**Required action**
Would you please repeat the lines in the listing below from the one containing "(736, 369) = (467, 384): white" through the final one, exactly as they appear?

**Supplied information**
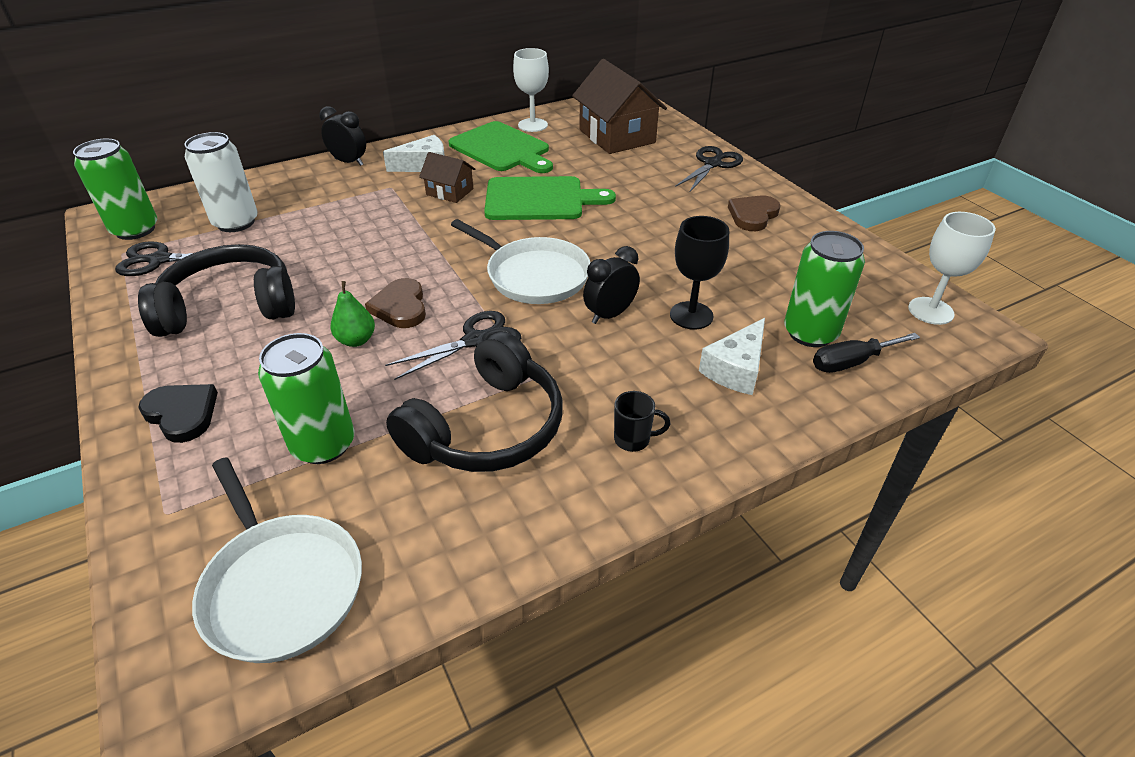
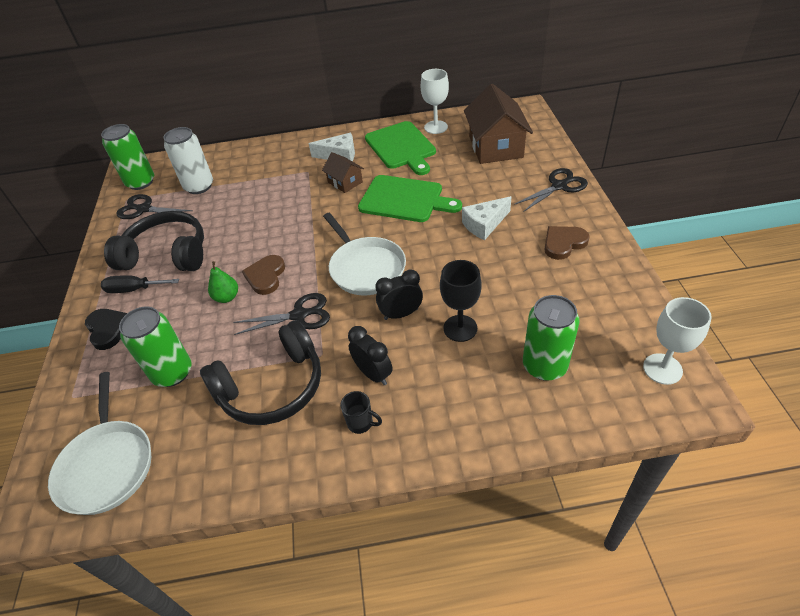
camera: 25 degrees right, 5 degrees up
(349, 162) = (291, 145): black clock -> black clock (373, 374)
(736, 369) = (467, 384): white cheese -> white cheese (484, 224)
(851, 362) = (562, 401): black screwdriver -> black screwdriver (134, 289)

**Response**
(736, 369) = (467, 384): white cheese -> white cheese (484, 224)
(851, 362) = (562, 401): black screwdriver -> black screwdriver (134, 289)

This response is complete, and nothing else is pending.